* Task requirements: Reproduce exactly the line containing "TR201: PNP (B" and each line after it until the listing ends, leaving pictures out.

=======

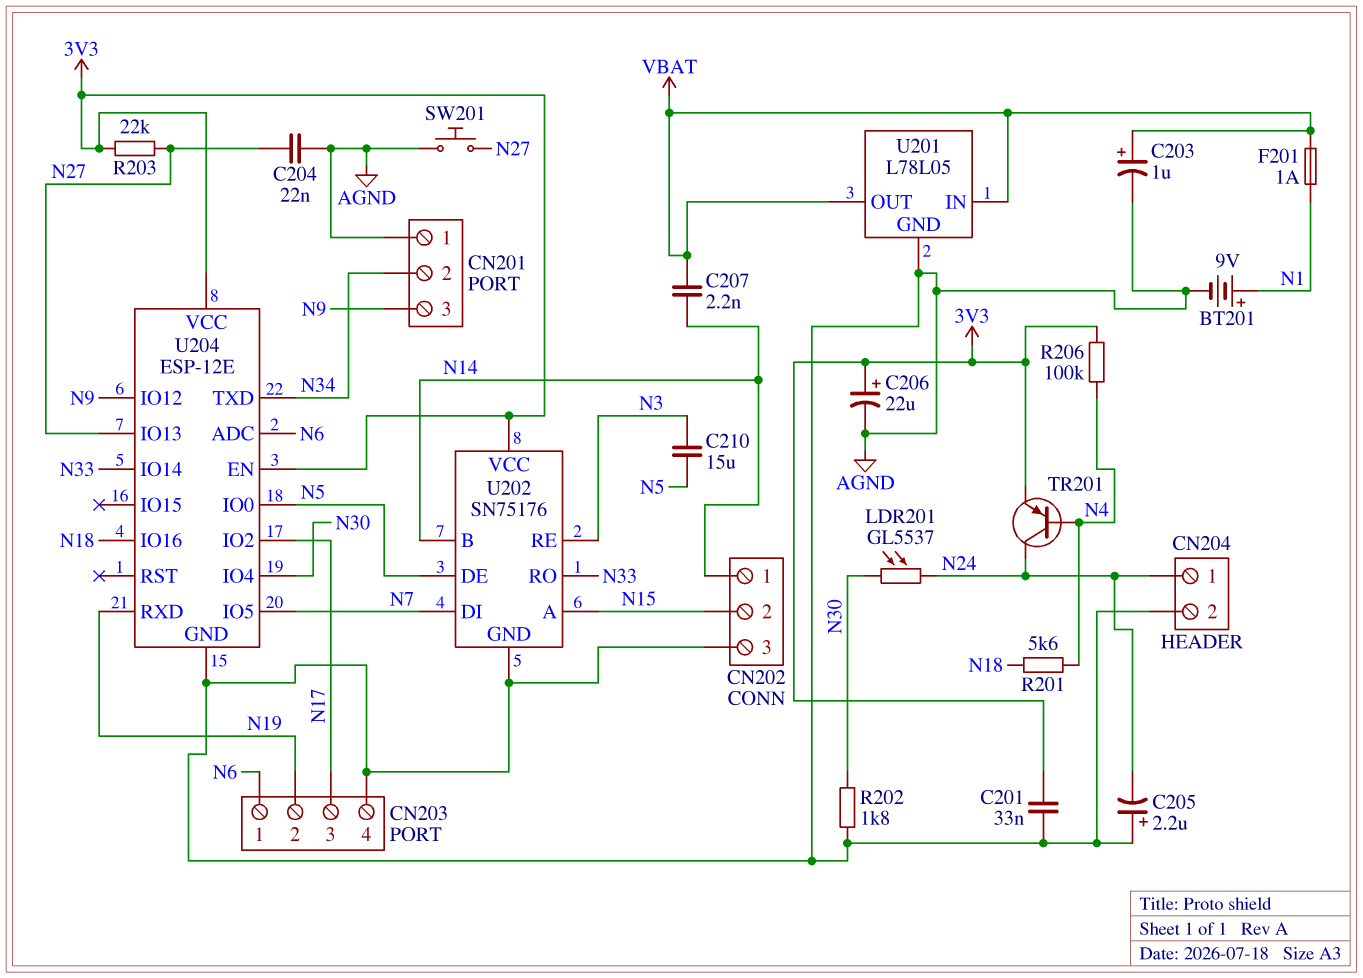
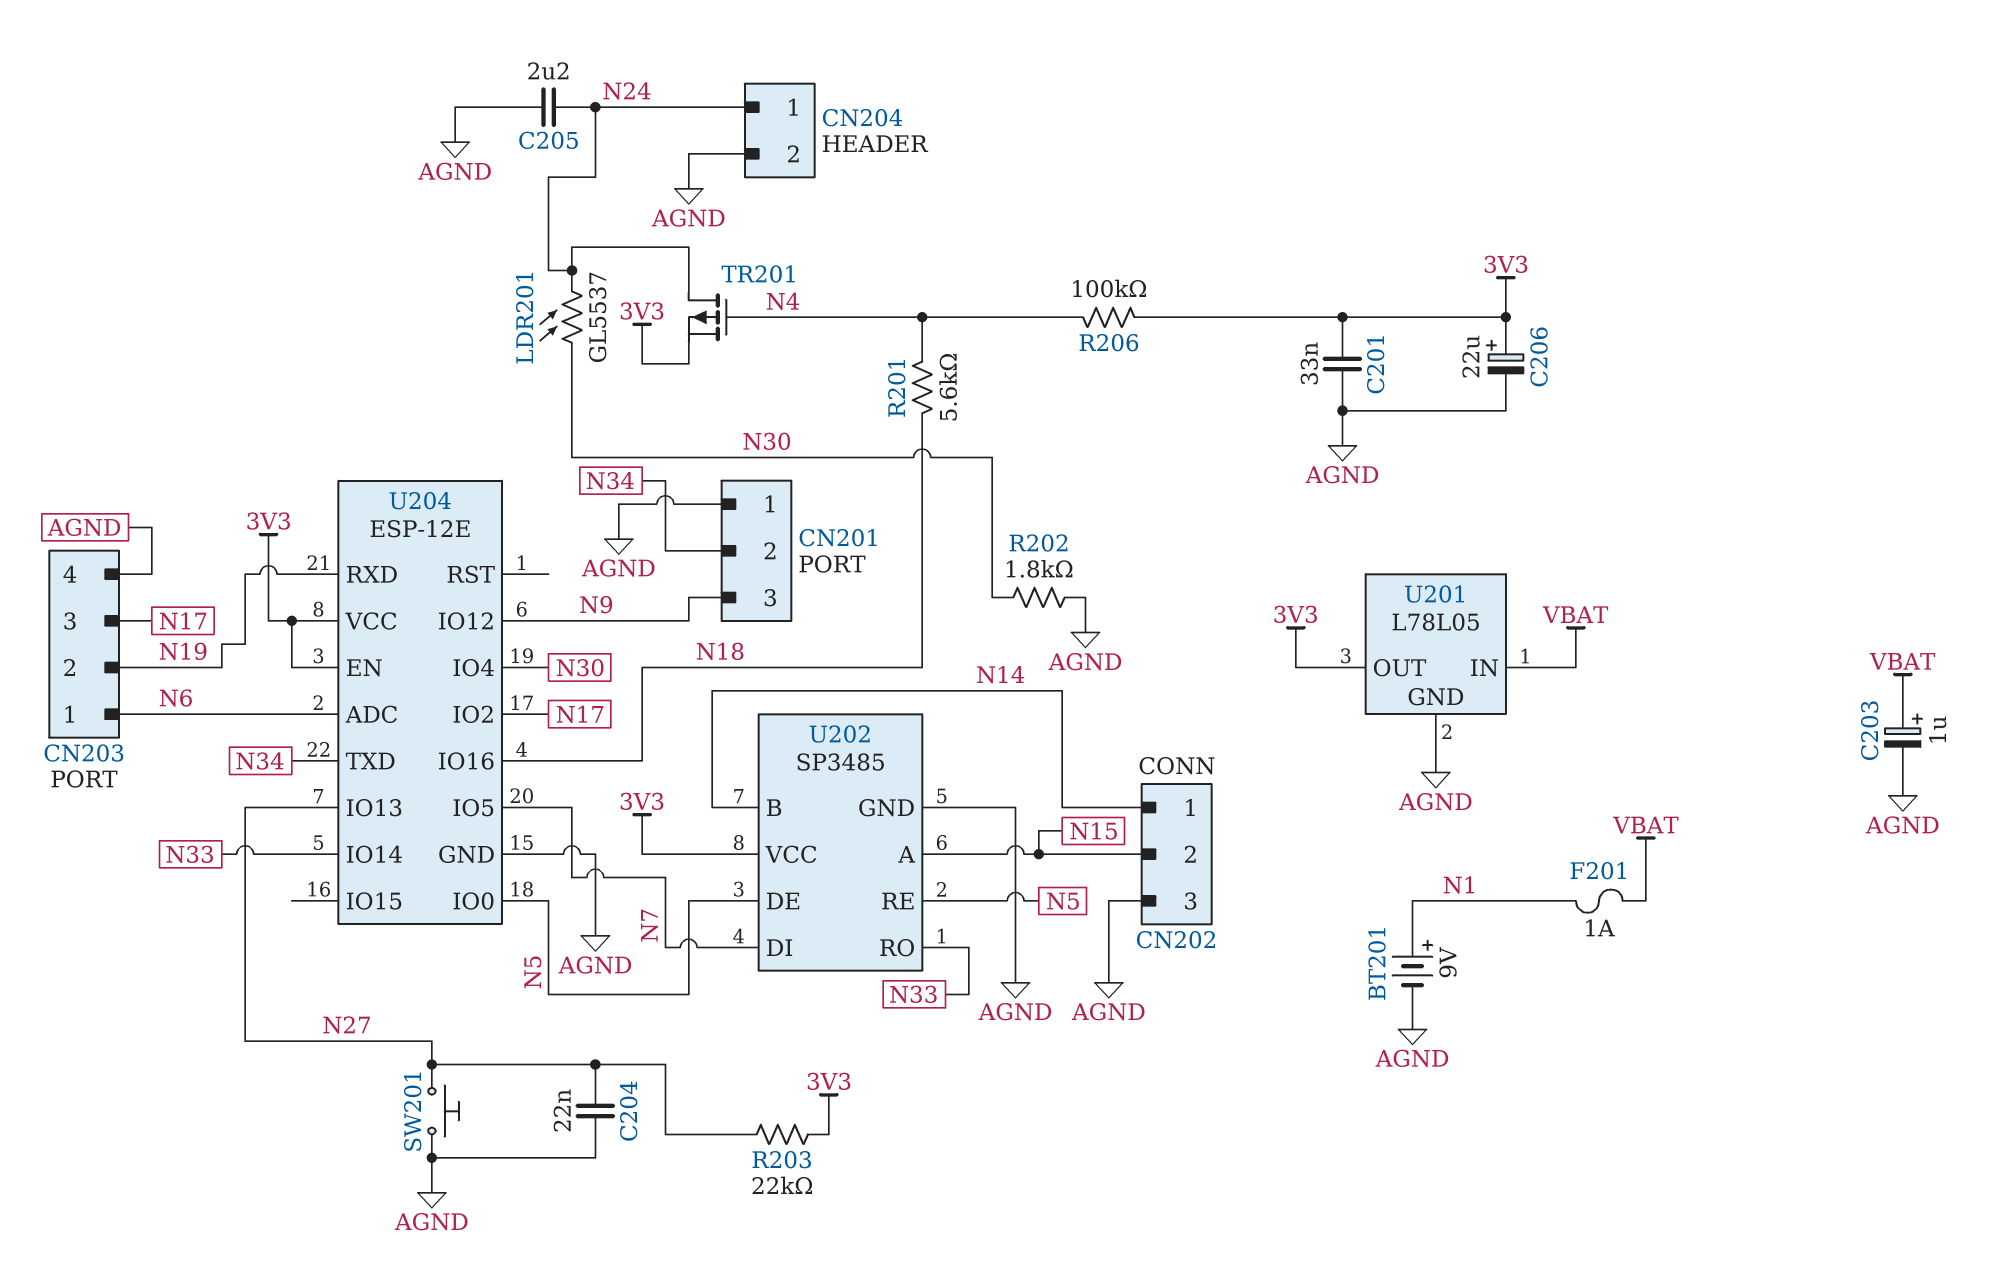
C205: 2.2uF (plus AGND, minus N24) -> 2.2uF (AGND, N24)
C207: 2.2nF (N14, VBAT) -> none
C210: 15uF (N3, N5) -> none
TR201: PNP (B N4, C N24, E 3V3) -> PMOS (G N4, D N24, S 3V3)
U201 pin OUT: VBAT -> 3V3
U202: SN75176 -> SP3485
U202 pin RE: N3 -> N5

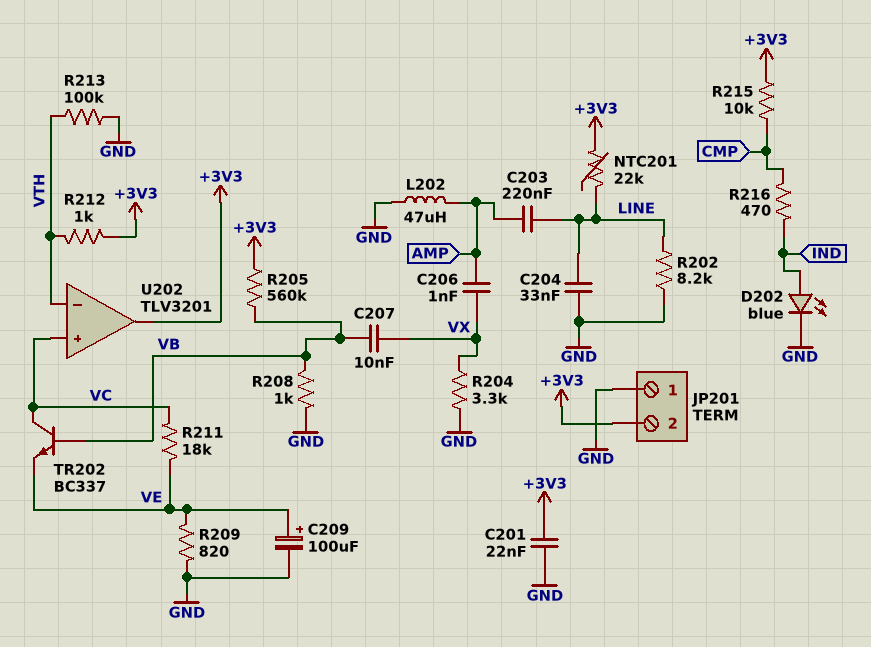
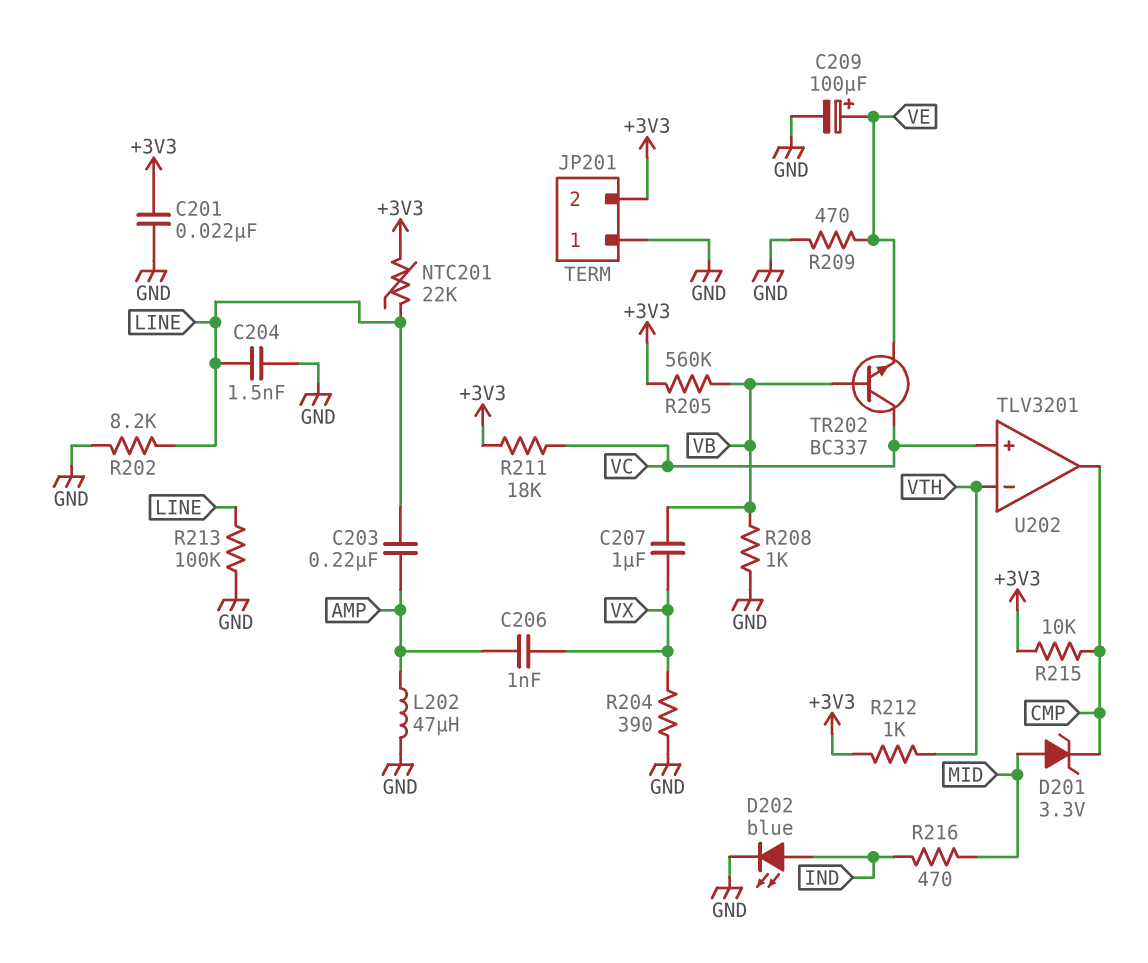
C204: 33nF (GND, LINE) -> 1.5nF (GND, LINE)
C207: 10nF (VB, VX) -> 1uF (VB, VX)
D201: none -> zener 3.3V (A MID, K CMP)
R204: 3.3k (GND, VX) -> 390 (GND, VX)
R209: 820 (GND, VE) -> 470 (GND, VE)
R211: 18k (VC, VE) -> 18k (+3V3, VC)
R213: 100k (GND, VTH) -> 100k (GND, LINE)
R216: 470 (CMP, IND) -> 470 (IND, MID)
U202 pin out: +3V3 -> CMP

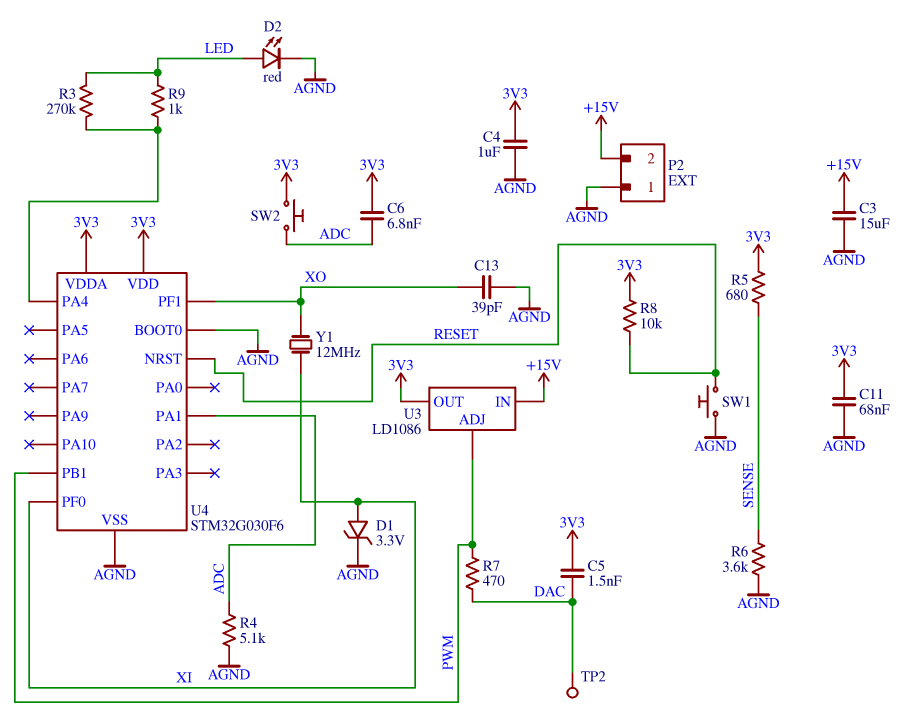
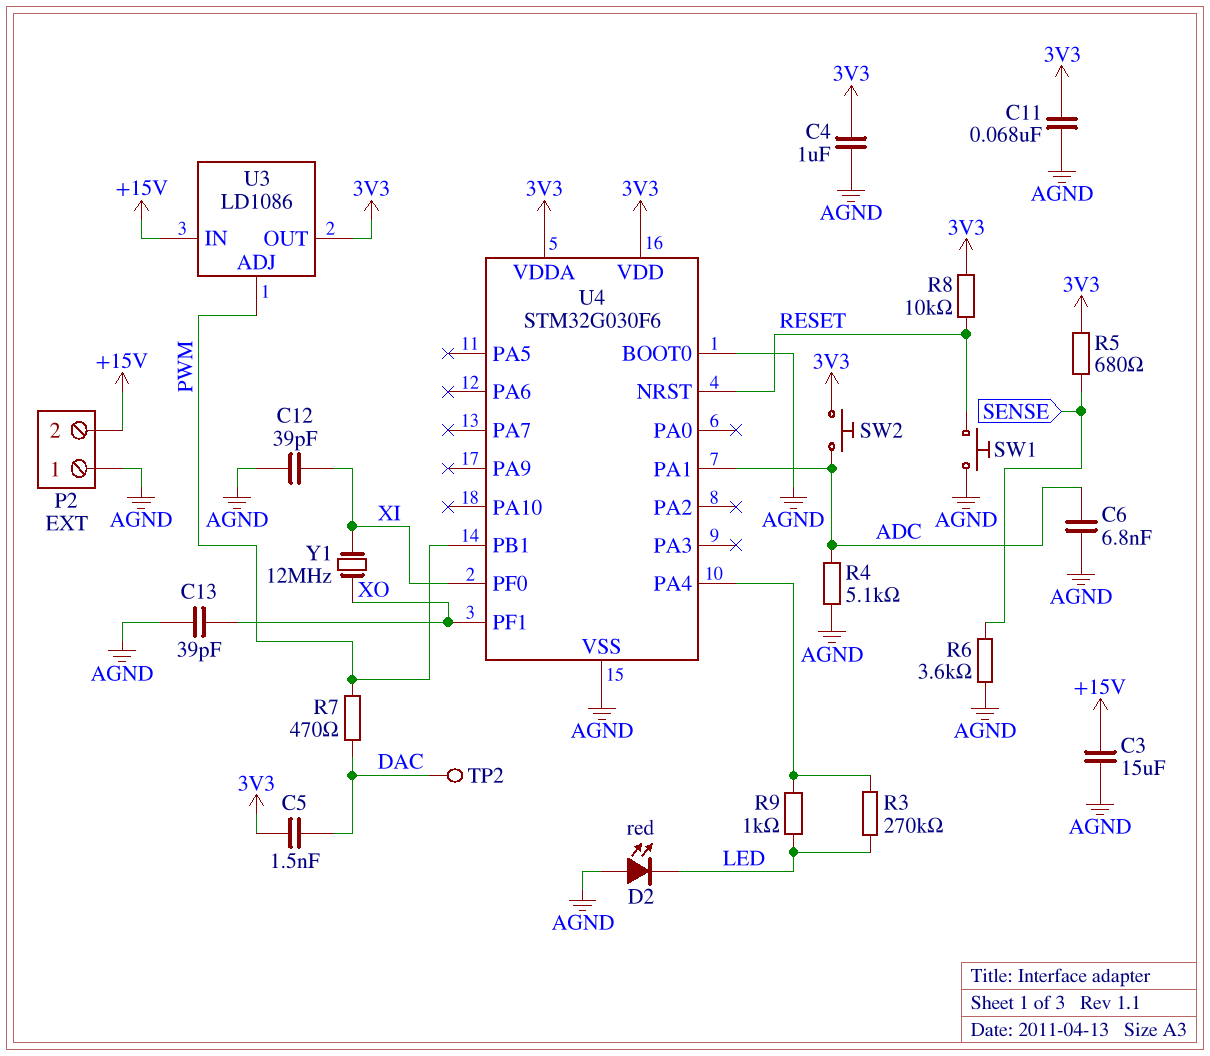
C6: 6.8nF (3V3, ADC) -> 6.8nF (ADC, AGND)
C12: none -> 39pF (AGND, XI)
D1: zener 3.3V (A XI, K AGND) -> none
D2: LED red (A LED, K AGND) -> LED red (A AGND, K LED)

=======

* Exercise response:
TR201: PNP (B N4, C N24, E 3V3) -> PMOS (G N4, D N24, S 3V3)
U201 pin OUT: VBAT -> 3V3
U202: SN75176 -> SP3485
U202 pin RE: N3 -> N5

C204: 33nF (GND, LINE) -> 1.5nF (GND, LINE)
C207: 10nF (VB, VX) -> 1uF (VB, VX)
D201: none -> zener 3.3V (A MID, K CMP)
R204: 3.3k (GND, VX) -> 390 (GND, VX)
R209: 820 (GND, VE) -> 470 (GND, VE)
R211: 18k (VC, VE) -> 18k (+3V3, VC)
R213: 100k (GND, VTH) -> 100k (GND, LINE)
R216: 470 (CMP, IND) -> 470 (IND, MID)
U202 pin out: +3V3 -> CMP

C6: 6.8nF (3V3, ADC) -> 6.8nF (ADC, AGND)
C12: none -> 39pF (AGND, XI)
D1: zener 3.3V (A XI, K AGND) -> none
D2: LED red (A LED, K AGND) -> LED red (A AGND, K LED)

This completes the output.